> TASK BRIEF
Take the entries below and retype them word for word, excluding the images.
EXERCISE DATA START
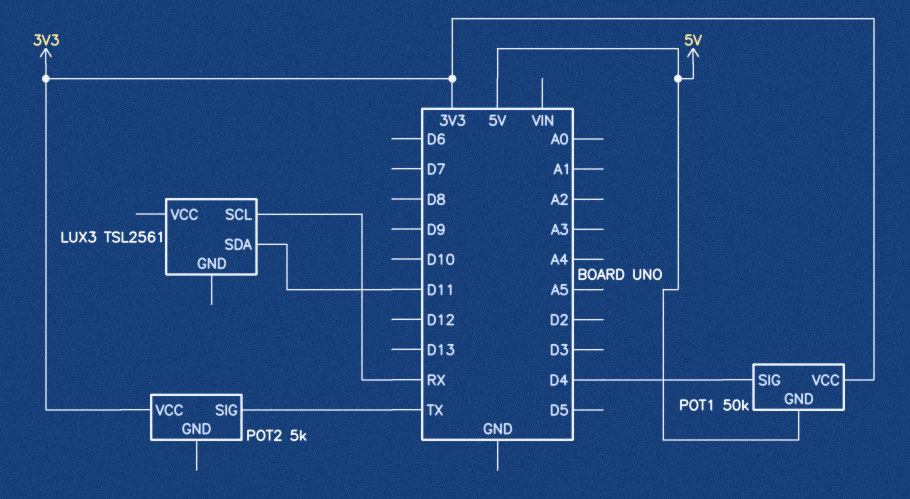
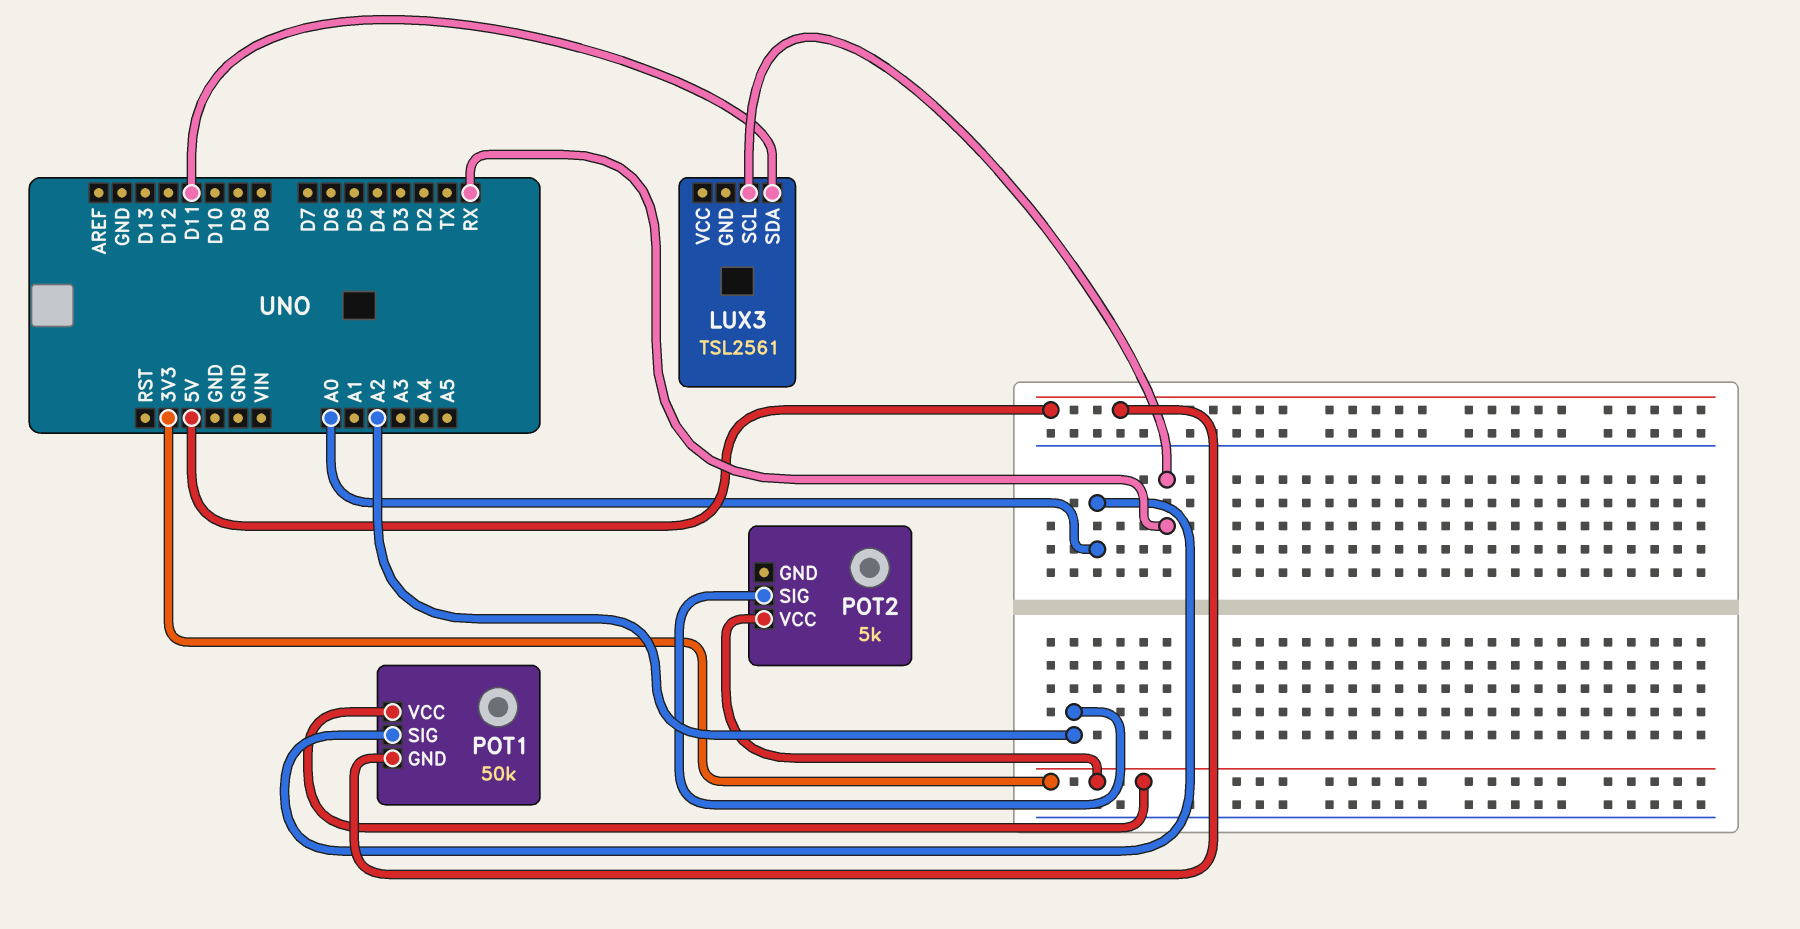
POT1 pin SIG: D4 -> A0
POT2 pin SIG: TX -> A2

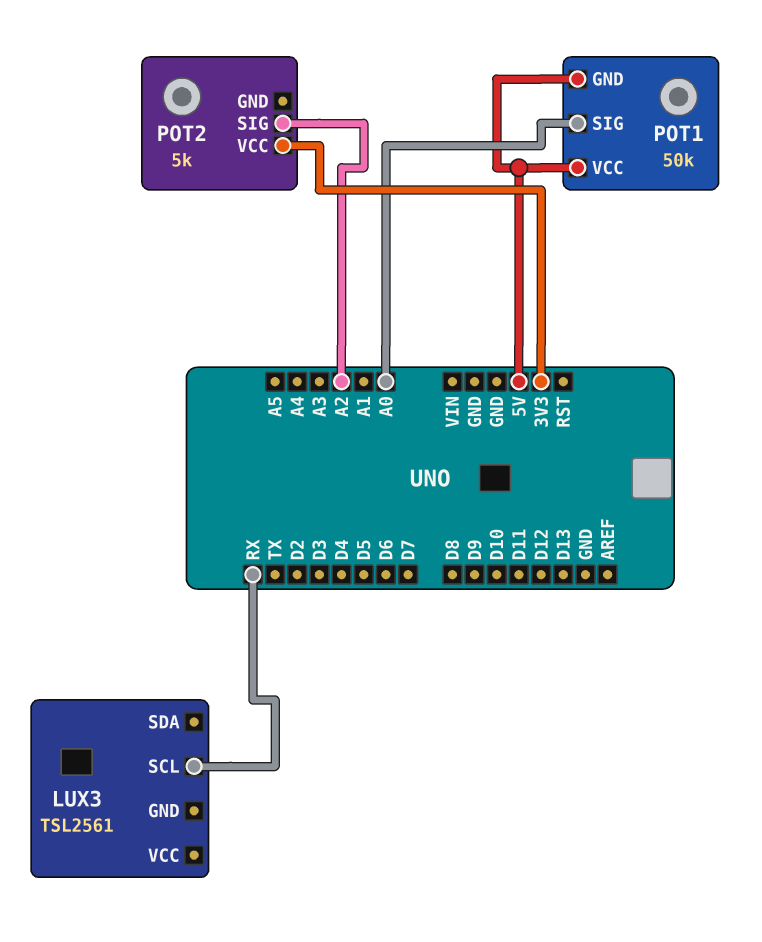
LUX3 pin SDA: D11 -> none
POT1 pin VCC: 3V3 -> 5V

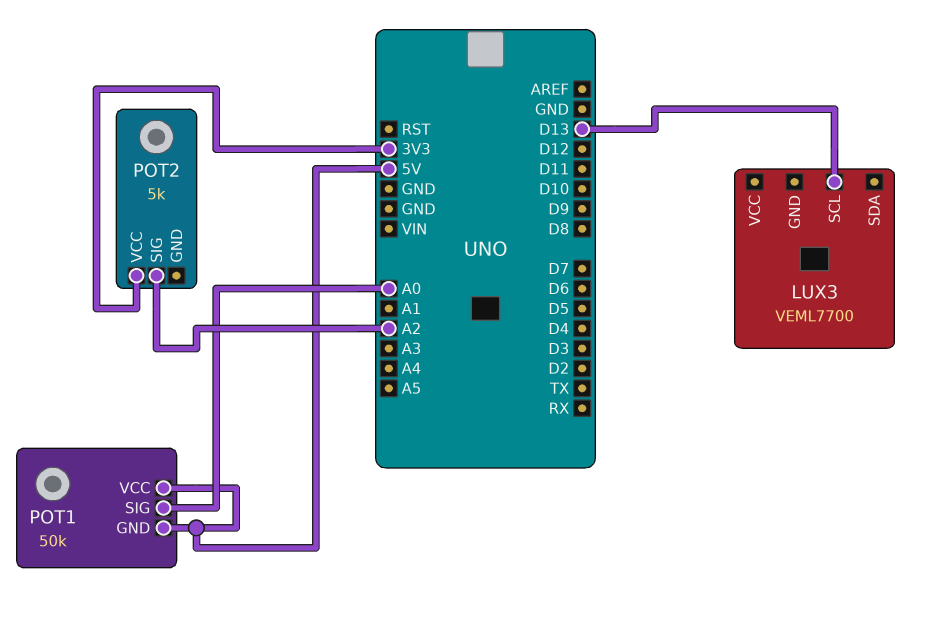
LUX3: TSL2561 -> VEML7700
LUX3 pin SCL: RX -> D13

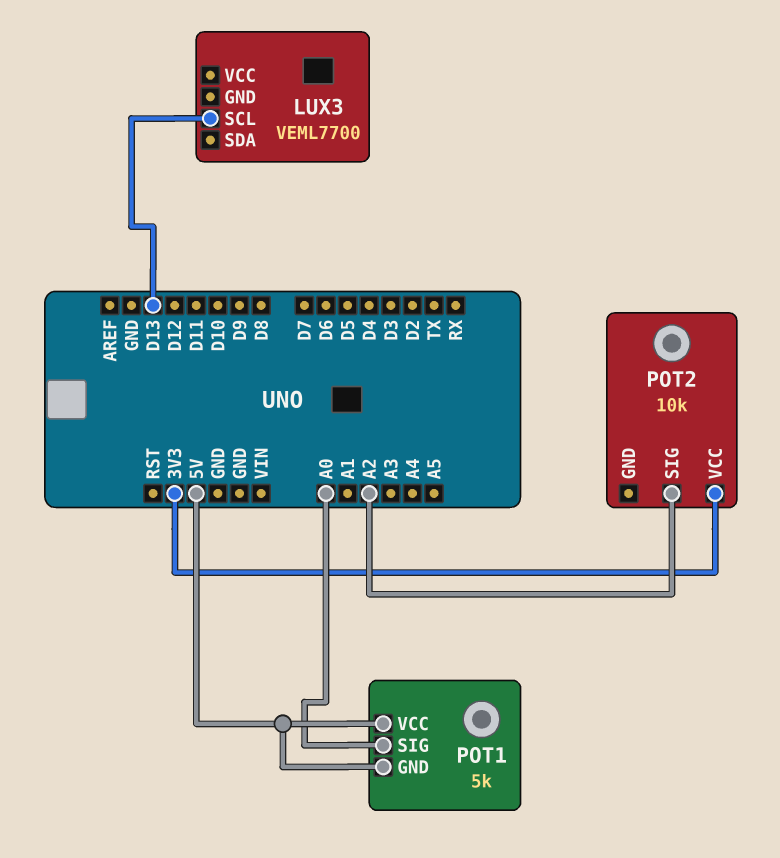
POT1: 50k -> 5k
POT2: 5k -> 10k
EXERCISE DATA END
> WRITTEN RESPONSE
POT1 pin SIG: D4 -> A0
POT2 pin SIG: TX -> A2

LUX3 pin SDA: D11 -> none
POT1 pin VCC: 3V3 -> 5V

LUX3: TSL2561 -> VEML7700
LUX3 pin SCL: RX -> D13

POT1: 50k -> 5k
POT2: 5k -> 10k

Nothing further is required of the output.